Task statement: What lines in the records below hold the string "solid"? Please show them.
(Beginning of Provided information)
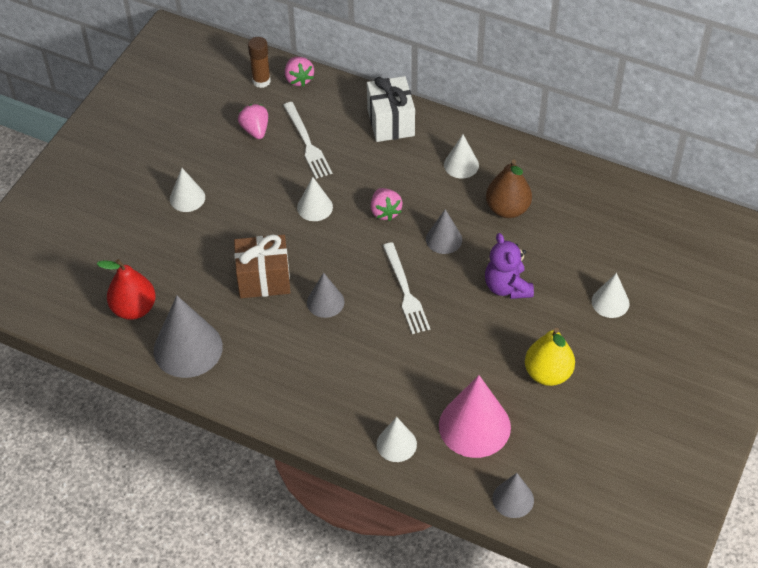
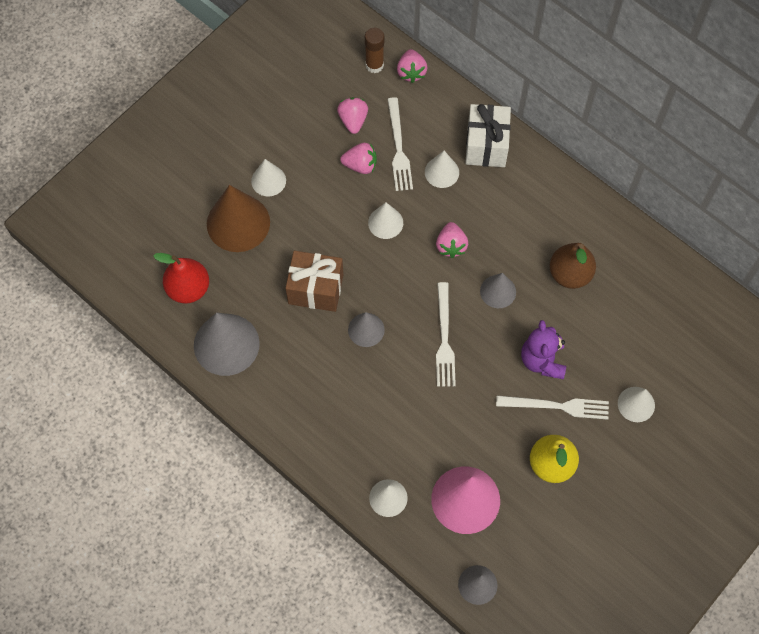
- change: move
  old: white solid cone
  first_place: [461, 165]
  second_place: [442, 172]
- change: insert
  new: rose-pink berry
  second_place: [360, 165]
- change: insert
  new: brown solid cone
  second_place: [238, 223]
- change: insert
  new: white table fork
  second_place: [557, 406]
(End of Provided information)
Answer space:
  old: white solid cone
  new: brown solid cone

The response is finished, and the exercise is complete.